Print exactly, and only, the lines running from the line containing "Segment: stroma. Return" through the end of the records below.
-.-.-
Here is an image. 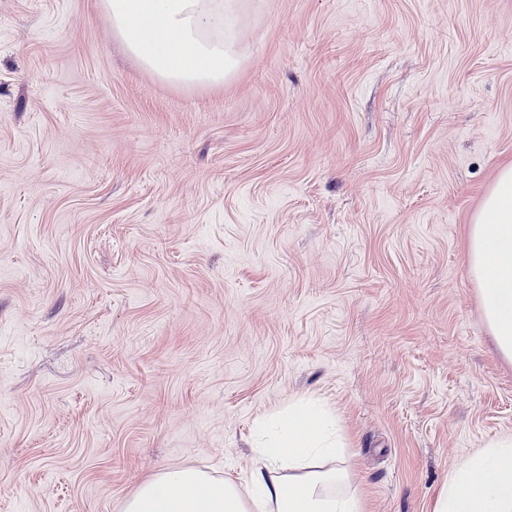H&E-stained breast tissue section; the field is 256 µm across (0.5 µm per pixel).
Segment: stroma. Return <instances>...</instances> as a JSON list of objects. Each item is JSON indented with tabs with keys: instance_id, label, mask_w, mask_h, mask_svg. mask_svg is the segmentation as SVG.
<instances>
[{
	"instance_id": "1",
	"label": "stroma",
	"mask_w": 512,
	"mask_h": 512,
	"mask_svg": "<svg viewBox=\"0 0 512 512\" xmlns=\"http://www.w3.org/2000/svg\"><path fill=\"white\" fill-rule=\"evenodd\" d=\"M238 52L175 87L98 0H0V512L242 482L300 397L364 512H427L512 433L465 261L512 162V0H254Z\"/></svg>"
}]
</instances>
-.-.-
Answer to this exercise:
Segment: stroma. Return <instances>...</instances> as a JSON list of objects. Each item is JSON indented with tabs with keys: instance_id, label, mask_w, mask_h, mask_svg. mask_svg is the segmentation as SVG.
<instances>
[{
	"instance_id": "1",
	"label": "stroma",
	"mask_w": 512,
	"mask_h": 512,
	"mask_svg": "<svg viewBox=\"0 0 512 512\" xmlns=\"http://www.w3.org/2000/svg\"><path fill=\"white\" fill-rule=\"evenodd\" d=\"M238 52L175 87L98 0H0V512L242 482L300 397L364 512H427L512 433L465 261L512 162V0H254Z\"/></svg>"
}]
</instances>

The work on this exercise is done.